** Opening PROVIDED DATA block **
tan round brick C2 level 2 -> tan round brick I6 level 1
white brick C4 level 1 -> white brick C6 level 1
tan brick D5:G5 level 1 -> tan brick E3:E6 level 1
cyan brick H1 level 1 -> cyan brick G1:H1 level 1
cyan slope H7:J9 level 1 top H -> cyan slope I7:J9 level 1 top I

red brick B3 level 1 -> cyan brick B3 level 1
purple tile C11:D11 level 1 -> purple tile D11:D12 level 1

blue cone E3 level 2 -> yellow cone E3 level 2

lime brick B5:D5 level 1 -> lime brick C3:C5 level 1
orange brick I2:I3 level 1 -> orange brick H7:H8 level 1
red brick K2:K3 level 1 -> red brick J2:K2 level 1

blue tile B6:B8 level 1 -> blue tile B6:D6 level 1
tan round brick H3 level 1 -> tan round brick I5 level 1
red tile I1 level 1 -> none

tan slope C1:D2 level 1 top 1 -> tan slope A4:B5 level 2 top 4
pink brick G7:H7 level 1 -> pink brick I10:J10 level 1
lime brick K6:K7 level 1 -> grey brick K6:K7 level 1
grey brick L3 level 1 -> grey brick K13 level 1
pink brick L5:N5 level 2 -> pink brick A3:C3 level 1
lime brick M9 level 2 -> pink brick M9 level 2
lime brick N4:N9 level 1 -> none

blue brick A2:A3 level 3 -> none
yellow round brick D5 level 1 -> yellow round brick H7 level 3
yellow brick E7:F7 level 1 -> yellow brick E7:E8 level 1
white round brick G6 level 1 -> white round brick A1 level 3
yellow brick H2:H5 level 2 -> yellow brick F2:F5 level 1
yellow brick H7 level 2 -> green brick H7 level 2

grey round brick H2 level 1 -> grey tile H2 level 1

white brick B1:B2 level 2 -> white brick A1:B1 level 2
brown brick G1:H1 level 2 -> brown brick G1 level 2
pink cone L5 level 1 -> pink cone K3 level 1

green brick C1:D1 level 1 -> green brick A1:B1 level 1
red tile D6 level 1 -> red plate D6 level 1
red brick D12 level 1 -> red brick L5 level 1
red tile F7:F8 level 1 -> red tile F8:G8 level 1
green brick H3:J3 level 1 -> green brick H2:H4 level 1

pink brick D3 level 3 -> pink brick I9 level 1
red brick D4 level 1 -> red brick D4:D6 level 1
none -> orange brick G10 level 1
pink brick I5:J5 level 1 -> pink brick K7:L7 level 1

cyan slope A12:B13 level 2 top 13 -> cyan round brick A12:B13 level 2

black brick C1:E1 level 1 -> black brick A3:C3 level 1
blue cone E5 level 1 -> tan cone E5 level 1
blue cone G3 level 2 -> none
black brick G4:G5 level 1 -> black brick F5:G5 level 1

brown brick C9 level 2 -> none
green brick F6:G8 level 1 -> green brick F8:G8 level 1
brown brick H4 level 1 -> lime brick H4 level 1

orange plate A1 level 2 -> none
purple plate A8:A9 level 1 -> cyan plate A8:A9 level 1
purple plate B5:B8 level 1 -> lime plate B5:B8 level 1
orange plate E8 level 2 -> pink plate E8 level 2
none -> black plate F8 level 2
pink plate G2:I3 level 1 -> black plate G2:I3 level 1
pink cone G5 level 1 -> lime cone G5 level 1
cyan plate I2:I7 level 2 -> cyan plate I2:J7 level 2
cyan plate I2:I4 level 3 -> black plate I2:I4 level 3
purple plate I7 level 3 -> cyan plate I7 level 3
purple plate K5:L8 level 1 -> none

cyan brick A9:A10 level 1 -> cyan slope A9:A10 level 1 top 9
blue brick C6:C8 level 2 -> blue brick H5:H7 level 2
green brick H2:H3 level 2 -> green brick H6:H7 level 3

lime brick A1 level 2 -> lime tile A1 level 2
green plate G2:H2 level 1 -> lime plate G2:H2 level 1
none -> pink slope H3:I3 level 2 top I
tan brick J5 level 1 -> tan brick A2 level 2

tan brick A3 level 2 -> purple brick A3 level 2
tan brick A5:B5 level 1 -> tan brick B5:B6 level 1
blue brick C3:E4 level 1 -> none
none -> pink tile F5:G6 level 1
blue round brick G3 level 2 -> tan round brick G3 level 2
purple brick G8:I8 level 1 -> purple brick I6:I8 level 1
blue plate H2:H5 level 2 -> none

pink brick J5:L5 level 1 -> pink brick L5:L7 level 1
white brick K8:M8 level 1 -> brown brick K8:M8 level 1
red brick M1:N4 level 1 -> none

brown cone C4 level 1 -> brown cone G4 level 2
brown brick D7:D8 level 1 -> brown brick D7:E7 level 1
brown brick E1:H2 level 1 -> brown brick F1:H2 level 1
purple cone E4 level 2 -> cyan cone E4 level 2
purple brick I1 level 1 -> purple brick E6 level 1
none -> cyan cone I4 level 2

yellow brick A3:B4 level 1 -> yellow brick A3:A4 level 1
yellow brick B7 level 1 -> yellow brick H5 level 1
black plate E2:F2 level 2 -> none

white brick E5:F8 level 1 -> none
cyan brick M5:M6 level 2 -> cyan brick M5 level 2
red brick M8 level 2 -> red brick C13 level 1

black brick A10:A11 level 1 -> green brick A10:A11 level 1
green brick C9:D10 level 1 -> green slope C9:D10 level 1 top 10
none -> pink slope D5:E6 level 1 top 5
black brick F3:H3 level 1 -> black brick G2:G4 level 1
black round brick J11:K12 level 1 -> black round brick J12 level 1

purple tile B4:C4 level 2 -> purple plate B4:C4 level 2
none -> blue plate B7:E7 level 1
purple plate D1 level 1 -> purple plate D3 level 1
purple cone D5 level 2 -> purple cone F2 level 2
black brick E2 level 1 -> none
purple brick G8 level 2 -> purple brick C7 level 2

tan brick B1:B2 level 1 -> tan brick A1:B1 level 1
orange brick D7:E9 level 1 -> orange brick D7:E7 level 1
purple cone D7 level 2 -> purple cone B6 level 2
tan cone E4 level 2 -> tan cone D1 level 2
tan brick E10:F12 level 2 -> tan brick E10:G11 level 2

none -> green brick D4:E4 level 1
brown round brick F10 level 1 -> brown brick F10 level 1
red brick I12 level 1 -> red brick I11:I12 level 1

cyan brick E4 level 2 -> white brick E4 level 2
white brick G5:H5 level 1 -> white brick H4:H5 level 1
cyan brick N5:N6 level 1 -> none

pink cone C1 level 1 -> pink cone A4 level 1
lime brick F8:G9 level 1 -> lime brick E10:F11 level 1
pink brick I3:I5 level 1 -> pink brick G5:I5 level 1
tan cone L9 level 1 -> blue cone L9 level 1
** Closing PROVIDED DATA block **
**ACTIVITY**
Repeat, exactly and only, the lines from the beginning of the material through the line that contains "red brick B3 level 1 -> cyan brick B3 level 1".

**ANSWER SECTION**
tan round brick C2 level 2 -> tan round brick I6 level 1
white brick C4 level 1 -> white brick C6 level 1
tan brick D5:G5 level 1 -> tan brick E3:E6 level 1
cyan brick H1 level 1 -> cyan brick G1:H1 level 1
cyan slope H7:J9 level 1 top H -> cyan slope I7:J9 level 1 top I

red brick B3 level 1 -> cyan brick B3 level 1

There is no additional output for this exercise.